**Exercise description**
The answer must restate the listing word for word, without its images.

**Given entries**

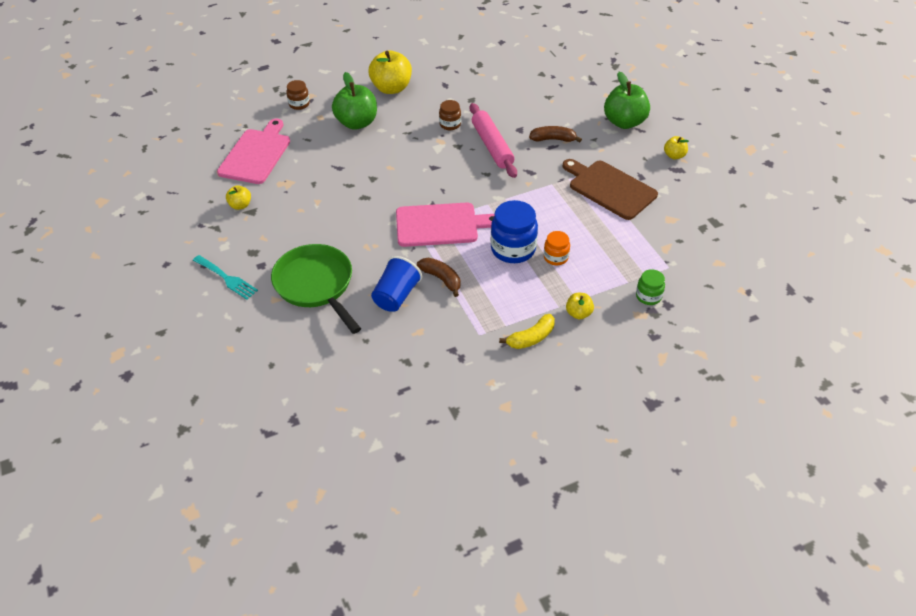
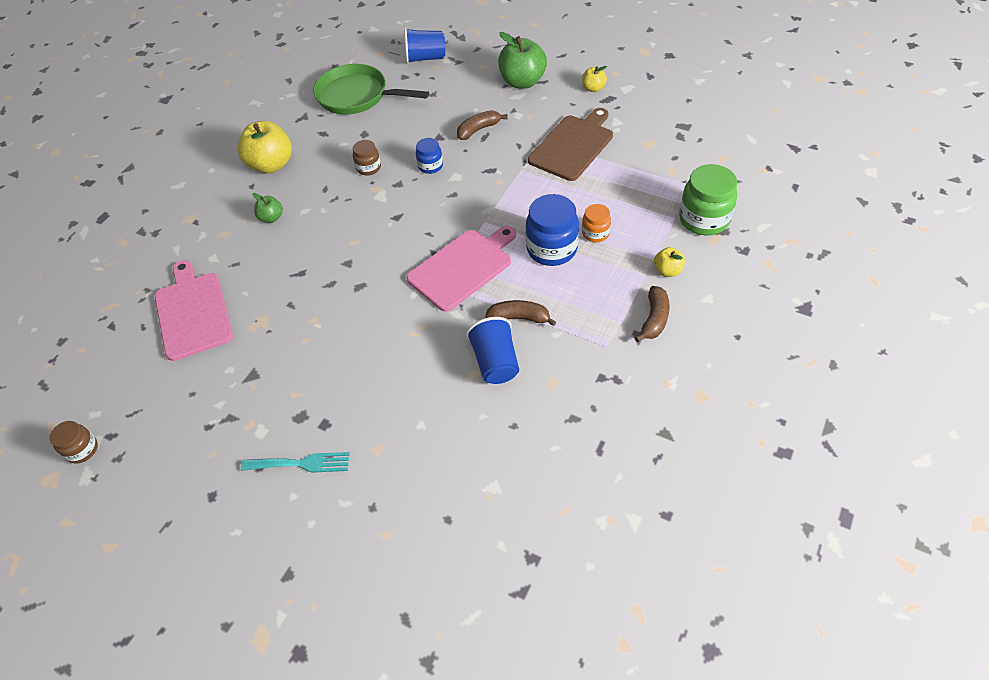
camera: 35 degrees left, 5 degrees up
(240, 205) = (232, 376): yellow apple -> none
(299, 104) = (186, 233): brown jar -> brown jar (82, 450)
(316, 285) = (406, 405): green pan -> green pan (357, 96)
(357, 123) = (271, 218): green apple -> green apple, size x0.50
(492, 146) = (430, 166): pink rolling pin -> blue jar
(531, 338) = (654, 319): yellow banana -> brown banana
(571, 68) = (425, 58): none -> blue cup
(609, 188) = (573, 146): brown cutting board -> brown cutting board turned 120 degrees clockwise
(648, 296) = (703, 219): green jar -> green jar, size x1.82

**Written solution**
camera: 35 degrees left, 5 degrees up
(240, 205) = (232, 376): yellow apple -> none
(299, 104) = (186, 233): brown jar -> brown jar (82, 450)
(316, 285) = (406, 405): green pan -> green pan (357, 96)
(357, 123) = (271, 218): green apple -> green apple, size x0.50
(492, 146) = (430, 166): pink rolling pin -> blue jar
(531, 338) = (654, 319): yellow banana -> brown banana
(571, 68) = (425, 58): none -> blue cup
(609, 188) = (573, 146): brown cutting board -> brown cutting board turned 120 degrees clockwise
(648, 296) = (703, 219): green jar -> green jar, size x1.82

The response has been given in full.